- Work instructions: Pictures stay out; everything else in the records is to be copied exactly.

- Material provided:
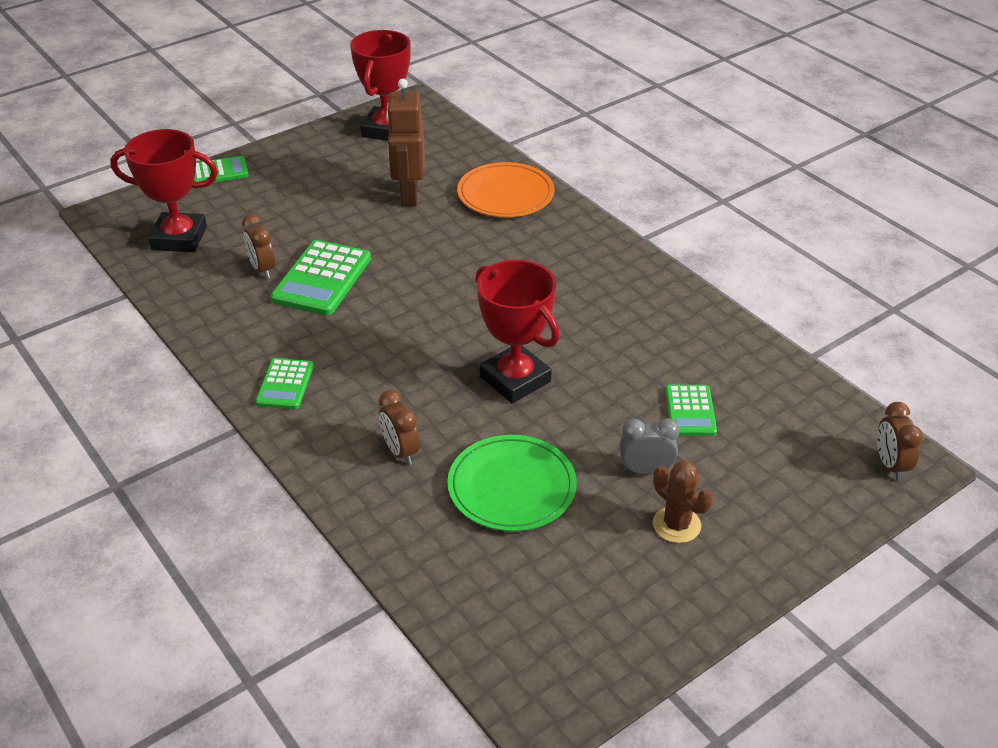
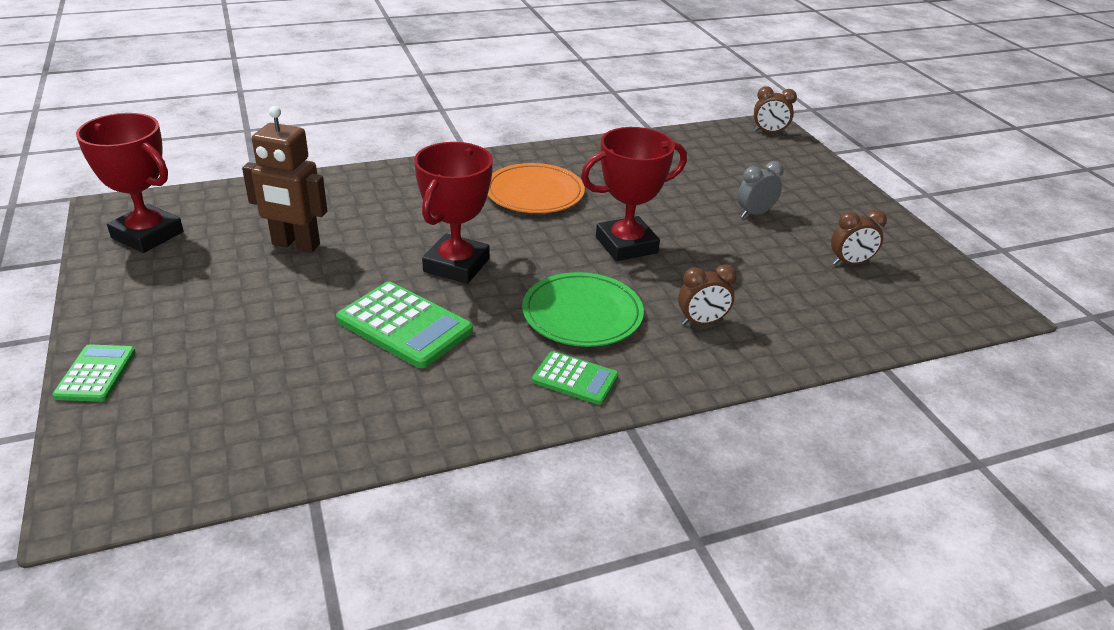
camera: 75 degrees left, 5 degrees down
(179, 238) = (225, 430): red trophy -> red trophy (456, 265)
(262, 269) = (353, 366): brown clock -> brown clock (850, 263)
(505, 194) = (346, 193): orange plate -> orange plate (534, 193)
(512, 487) = (760, 274): green plate -> green plate (582, 314)
(645, 471) = (754, 214): grey clock -> grey clock turned 45 degrees clockwise
(676, 525) = (813, 215): brown cactus -> none
(690, 411) = (694, 182): green calculator -> none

- Solution:
camera: 75 degrees left, 5 degrees down
(179, 238) = (225, 430): red trophy -> red trophy (456, 265)
(262, 269) = (353, 366): brown clock -> brown clock (850, 263)
(505, 194) = (346, 193): orange plate -> orange plate (534, 193)
(512, 487) = (760, 274): green plate -> green plate (582, 314)
(645, 471) = (754, 214): grey clock -> grey clock turned 45 degrees clockwise
(676, 525) = (813, 215): brown cactus -> none
(690, 411) = (694, 182): green calculator -> none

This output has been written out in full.